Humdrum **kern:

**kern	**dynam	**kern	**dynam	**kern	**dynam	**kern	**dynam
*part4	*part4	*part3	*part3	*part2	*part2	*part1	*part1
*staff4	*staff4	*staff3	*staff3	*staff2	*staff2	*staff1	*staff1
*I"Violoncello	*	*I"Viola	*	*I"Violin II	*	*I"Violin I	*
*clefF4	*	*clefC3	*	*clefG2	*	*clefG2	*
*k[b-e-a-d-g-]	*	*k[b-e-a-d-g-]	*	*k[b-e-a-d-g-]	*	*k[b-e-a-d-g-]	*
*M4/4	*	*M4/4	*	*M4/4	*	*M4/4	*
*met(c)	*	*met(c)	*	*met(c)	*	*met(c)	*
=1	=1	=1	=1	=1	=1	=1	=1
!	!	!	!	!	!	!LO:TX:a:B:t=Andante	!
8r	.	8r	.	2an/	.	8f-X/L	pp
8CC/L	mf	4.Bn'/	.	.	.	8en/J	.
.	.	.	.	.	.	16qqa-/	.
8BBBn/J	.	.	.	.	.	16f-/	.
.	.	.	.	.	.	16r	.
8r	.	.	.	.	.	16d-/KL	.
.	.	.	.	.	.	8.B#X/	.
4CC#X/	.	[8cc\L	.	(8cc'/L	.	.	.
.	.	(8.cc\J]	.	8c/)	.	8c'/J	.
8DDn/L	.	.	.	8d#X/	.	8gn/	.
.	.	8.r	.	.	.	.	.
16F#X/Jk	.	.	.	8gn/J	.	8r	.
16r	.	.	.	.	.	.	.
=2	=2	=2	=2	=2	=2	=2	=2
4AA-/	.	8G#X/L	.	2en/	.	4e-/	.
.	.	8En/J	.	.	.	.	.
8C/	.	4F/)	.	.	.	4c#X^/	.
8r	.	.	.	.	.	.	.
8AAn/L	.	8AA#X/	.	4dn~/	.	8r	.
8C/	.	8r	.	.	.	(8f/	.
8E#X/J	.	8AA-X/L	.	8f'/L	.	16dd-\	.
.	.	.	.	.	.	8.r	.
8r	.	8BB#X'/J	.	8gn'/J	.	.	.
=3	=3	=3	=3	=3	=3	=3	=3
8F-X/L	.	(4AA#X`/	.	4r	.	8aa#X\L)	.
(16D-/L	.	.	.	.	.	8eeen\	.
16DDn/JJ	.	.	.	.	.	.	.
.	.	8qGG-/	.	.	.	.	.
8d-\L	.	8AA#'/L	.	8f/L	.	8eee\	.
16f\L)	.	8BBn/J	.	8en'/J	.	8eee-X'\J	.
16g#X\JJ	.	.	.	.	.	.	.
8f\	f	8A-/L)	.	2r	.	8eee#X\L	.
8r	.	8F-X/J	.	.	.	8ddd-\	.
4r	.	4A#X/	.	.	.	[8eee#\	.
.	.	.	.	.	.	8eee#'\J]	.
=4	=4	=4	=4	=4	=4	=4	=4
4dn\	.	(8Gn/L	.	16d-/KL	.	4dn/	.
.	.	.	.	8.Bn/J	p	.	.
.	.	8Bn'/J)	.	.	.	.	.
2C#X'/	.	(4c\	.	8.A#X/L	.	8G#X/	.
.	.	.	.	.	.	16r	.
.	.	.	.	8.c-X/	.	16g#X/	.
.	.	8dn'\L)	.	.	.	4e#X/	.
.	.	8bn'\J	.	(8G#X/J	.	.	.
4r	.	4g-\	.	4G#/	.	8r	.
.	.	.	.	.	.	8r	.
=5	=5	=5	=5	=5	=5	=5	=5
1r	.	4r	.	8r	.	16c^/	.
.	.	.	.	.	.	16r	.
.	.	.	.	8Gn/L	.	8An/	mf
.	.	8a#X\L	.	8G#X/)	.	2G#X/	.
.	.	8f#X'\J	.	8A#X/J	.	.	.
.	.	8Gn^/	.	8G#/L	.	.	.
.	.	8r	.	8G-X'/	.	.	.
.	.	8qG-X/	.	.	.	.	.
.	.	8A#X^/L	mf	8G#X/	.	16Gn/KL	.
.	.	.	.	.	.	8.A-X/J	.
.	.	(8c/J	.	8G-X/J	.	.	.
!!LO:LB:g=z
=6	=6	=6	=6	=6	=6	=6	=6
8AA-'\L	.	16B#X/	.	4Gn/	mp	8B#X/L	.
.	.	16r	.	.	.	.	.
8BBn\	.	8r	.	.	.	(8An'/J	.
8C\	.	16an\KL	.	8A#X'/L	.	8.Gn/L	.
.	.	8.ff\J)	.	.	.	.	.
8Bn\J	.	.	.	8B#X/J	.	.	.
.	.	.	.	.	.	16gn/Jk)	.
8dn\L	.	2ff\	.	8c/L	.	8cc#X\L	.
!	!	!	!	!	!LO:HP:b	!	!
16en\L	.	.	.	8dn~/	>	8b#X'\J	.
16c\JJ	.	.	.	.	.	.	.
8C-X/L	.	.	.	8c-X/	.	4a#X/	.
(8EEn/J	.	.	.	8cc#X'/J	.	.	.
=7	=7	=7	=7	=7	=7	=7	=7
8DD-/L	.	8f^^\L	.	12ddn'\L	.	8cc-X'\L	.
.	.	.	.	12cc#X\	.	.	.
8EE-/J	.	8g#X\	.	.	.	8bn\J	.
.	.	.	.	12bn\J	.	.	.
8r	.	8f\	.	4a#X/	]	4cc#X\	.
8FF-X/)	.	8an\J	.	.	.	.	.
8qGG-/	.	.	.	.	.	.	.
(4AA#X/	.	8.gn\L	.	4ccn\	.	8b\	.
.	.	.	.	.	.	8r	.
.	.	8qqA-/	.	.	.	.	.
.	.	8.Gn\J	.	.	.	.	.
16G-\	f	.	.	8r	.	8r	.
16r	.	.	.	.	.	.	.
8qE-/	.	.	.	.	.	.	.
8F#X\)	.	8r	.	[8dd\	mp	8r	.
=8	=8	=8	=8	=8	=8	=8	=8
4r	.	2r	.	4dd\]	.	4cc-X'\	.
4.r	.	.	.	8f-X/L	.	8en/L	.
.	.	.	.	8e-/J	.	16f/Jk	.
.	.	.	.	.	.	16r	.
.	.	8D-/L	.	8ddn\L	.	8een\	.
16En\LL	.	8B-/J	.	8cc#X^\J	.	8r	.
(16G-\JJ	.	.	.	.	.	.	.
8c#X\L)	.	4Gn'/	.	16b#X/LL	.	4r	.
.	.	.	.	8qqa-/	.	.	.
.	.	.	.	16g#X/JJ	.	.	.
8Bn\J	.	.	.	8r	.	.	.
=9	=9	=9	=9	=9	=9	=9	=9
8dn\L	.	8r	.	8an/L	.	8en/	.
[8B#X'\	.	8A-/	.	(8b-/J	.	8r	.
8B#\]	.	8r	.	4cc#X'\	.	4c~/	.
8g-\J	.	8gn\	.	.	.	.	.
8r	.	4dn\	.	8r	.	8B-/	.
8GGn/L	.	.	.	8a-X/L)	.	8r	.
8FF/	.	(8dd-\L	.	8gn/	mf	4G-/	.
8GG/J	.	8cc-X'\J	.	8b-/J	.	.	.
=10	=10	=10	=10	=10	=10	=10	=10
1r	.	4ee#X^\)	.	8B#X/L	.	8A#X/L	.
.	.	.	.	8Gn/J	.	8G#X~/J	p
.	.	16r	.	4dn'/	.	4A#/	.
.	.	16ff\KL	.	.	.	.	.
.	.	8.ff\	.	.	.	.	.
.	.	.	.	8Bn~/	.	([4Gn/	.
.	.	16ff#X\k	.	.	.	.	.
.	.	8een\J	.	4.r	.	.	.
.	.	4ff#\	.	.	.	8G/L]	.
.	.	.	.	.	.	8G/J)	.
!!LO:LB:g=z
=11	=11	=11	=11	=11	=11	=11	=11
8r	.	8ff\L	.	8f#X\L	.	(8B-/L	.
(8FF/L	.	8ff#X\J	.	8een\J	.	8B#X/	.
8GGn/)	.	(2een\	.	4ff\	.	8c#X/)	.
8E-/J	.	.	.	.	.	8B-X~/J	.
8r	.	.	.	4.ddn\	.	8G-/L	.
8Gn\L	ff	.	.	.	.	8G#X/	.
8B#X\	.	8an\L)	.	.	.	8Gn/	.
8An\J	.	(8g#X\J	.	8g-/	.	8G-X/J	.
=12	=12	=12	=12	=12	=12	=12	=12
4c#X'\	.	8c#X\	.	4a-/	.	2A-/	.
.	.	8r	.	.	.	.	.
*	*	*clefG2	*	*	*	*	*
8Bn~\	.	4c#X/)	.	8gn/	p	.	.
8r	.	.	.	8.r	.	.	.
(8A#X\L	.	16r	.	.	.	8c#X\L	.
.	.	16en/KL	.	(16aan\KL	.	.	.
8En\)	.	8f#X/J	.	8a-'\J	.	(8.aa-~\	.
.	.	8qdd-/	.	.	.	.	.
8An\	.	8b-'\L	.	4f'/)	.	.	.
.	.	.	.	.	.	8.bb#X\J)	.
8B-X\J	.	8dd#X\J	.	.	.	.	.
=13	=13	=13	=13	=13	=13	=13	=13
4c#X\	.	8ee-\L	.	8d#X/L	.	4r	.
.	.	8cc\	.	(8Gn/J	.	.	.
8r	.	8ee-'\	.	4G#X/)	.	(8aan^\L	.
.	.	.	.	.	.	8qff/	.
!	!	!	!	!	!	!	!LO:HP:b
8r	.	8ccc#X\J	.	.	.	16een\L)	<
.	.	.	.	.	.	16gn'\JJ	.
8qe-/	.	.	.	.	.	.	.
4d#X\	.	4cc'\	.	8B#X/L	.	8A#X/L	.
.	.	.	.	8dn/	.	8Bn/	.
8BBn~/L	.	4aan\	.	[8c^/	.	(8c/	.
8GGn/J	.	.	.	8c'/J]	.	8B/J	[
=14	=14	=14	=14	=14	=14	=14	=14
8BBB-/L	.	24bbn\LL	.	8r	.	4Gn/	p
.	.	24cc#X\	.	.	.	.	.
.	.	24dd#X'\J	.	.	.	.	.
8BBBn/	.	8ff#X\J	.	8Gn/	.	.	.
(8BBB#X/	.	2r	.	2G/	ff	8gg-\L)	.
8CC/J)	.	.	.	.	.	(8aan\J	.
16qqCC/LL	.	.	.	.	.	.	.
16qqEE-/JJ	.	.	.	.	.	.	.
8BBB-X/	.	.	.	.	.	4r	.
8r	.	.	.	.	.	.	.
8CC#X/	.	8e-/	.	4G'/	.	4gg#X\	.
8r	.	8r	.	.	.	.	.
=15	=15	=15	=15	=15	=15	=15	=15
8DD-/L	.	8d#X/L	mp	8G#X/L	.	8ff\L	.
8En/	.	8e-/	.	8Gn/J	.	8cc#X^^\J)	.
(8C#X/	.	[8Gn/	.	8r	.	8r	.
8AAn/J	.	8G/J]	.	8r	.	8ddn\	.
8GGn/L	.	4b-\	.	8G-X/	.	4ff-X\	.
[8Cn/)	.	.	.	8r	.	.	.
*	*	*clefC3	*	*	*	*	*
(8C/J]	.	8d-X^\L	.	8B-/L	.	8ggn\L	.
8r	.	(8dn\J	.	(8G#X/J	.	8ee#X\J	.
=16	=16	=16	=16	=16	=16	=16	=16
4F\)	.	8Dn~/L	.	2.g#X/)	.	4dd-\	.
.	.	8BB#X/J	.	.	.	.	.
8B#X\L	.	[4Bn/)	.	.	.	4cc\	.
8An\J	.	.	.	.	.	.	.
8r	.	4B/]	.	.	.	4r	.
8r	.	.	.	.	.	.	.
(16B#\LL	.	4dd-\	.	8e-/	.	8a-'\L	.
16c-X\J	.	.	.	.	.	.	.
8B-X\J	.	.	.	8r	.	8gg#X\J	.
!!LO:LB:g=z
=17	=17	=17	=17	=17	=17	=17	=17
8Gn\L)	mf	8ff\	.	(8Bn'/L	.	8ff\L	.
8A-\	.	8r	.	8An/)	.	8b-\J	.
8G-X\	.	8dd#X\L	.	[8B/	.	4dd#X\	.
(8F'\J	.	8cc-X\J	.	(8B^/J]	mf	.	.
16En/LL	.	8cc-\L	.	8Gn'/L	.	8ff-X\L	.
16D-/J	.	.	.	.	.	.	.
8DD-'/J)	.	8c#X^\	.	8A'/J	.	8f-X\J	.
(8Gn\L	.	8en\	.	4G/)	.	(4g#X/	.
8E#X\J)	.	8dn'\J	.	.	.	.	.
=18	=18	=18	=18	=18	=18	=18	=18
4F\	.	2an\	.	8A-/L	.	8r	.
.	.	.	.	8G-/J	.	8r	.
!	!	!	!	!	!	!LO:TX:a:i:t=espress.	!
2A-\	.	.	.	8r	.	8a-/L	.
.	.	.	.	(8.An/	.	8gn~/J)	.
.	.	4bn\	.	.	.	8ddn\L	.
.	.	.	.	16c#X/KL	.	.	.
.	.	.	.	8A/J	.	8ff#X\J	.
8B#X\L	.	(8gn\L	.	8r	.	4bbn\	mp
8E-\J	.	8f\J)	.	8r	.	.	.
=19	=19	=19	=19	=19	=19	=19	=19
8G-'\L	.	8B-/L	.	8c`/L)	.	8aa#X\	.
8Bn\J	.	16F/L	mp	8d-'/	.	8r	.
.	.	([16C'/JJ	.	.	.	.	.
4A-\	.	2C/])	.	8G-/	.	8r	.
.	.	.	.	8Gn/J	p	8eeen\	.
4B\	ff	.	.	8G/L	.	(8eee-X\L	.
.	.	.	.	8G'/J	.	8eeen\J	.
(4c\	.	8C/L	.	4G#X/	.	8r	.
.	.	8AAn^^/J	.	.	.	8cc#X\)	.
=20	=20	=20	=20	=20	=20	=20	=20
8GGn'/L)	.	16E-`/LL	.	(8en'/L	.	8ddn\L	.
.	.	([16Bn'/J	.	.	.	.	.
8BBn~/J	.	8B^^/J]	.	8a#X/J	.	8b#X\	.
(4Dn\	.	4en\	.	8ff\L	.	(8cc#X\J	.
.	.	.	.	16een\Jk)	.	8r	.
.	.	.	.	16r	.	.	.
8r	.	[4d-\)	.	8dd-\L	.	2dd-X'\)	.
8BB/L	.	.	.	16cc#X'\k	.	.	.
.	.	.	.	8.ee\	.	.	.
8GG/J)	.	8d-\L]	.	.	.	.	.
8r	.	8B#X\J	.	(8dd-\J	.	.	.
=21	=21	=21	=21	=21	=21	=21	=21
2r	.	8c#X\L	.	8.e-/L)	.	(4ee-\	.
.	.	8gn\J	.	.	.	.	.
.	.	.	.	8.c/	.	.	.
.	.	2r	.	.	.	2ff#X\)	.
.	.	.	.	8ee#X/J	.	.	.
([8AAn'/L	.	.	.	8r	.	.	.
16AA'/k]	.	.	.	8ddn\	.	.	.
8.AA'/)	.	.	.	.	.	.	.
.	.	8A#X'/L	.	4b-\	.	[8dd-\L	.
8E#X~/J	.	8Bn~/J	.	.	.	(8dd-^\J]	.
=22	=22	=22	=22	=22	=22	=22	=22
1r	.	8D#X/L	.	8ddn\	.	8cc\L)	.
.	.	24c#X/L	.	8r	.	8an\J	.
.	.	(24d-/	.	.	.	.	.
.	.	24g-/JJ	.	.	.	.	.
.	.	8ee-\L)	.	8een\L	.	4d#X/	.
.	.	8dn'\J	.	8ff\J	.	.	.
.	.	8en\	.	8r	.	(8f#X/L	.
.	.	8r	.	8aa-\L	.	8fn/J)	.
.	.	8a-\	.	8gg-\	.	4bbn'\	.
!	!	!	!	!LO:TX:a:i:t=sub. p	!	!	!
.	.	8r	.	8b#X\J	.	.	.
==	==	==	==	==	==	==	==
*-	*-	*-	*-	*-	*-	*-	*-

What you need to do —
Count the lines in the material above that contain the string "kern", where uppercase and lowercase letters must match. Reply with the number alone.

Result for this exercise —
2